**Problem description**
Where the material below has a line containing "Istra: [697,91,741,135] ->", start repeating exactly, and keep going through the line containing "#sensors: [163,375,467,556] ->", with no other lines.
[Opening Supplied entries section]
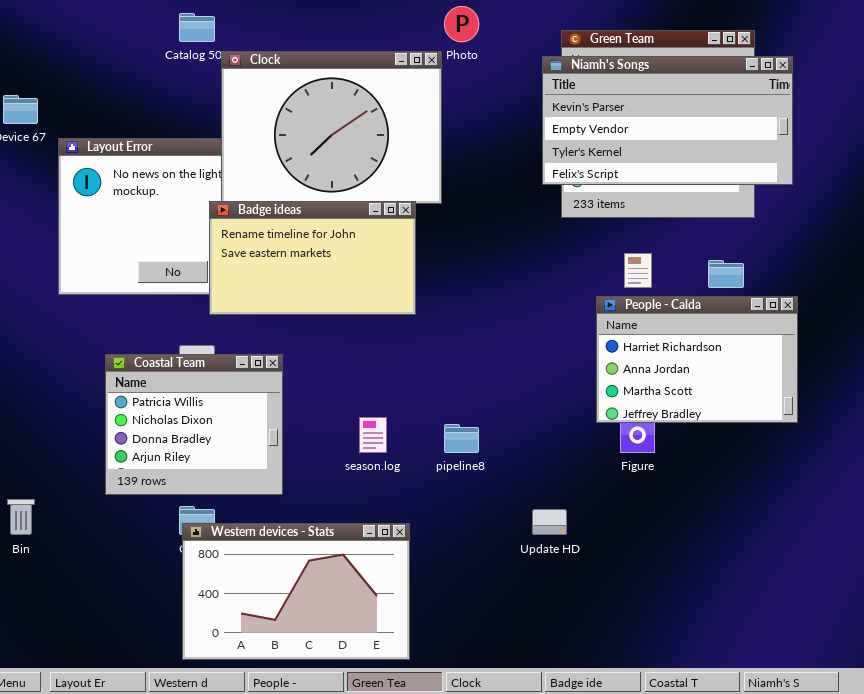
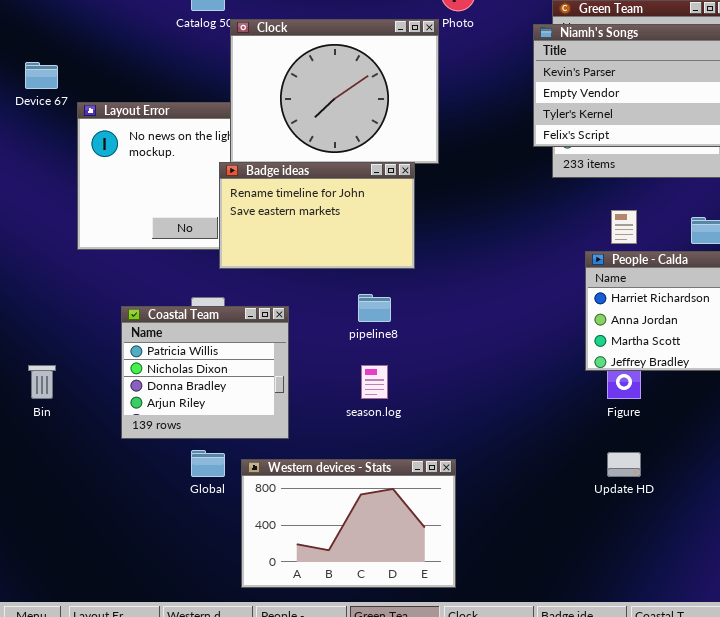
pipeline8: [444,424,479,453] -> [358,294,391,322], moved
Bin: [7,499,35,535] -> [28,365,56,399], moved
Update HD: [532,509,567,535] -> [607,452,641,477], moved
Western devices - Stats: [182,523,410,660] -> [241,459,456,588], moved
[Closing Supplied entries section]
[Opening Supplied entries section]
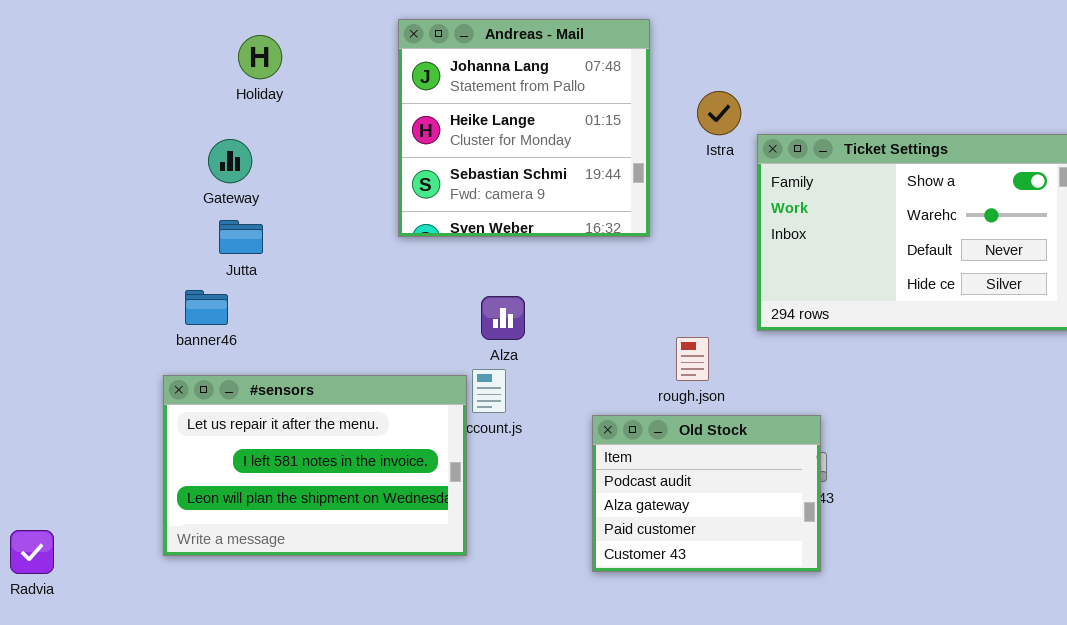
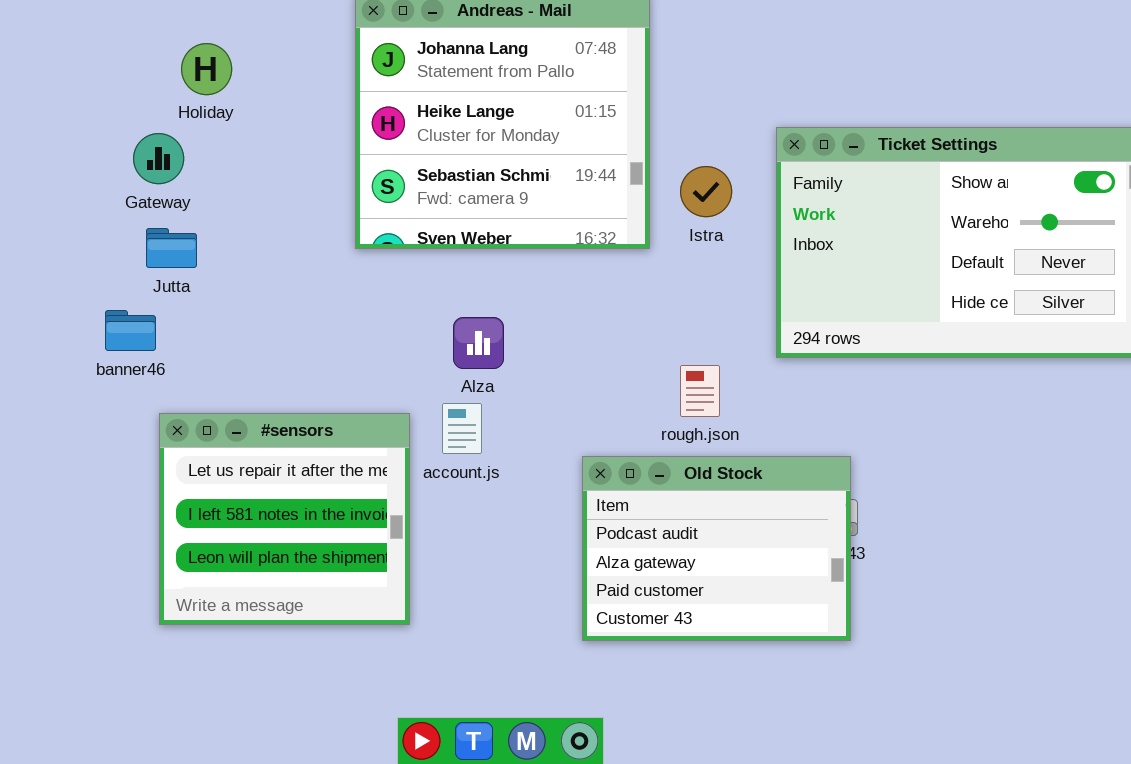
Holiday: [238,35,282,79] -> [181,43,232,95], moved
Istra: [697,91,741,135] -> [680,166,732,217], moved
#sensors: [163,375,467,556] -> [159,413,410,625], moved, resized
[Closing Supplied entries section]
**Exercise output**
Istra: [697,91,741,135] -> [680,166,732,217], moved
#sensors: [163,375,467,556] -> [159,413,410,625], moved, resized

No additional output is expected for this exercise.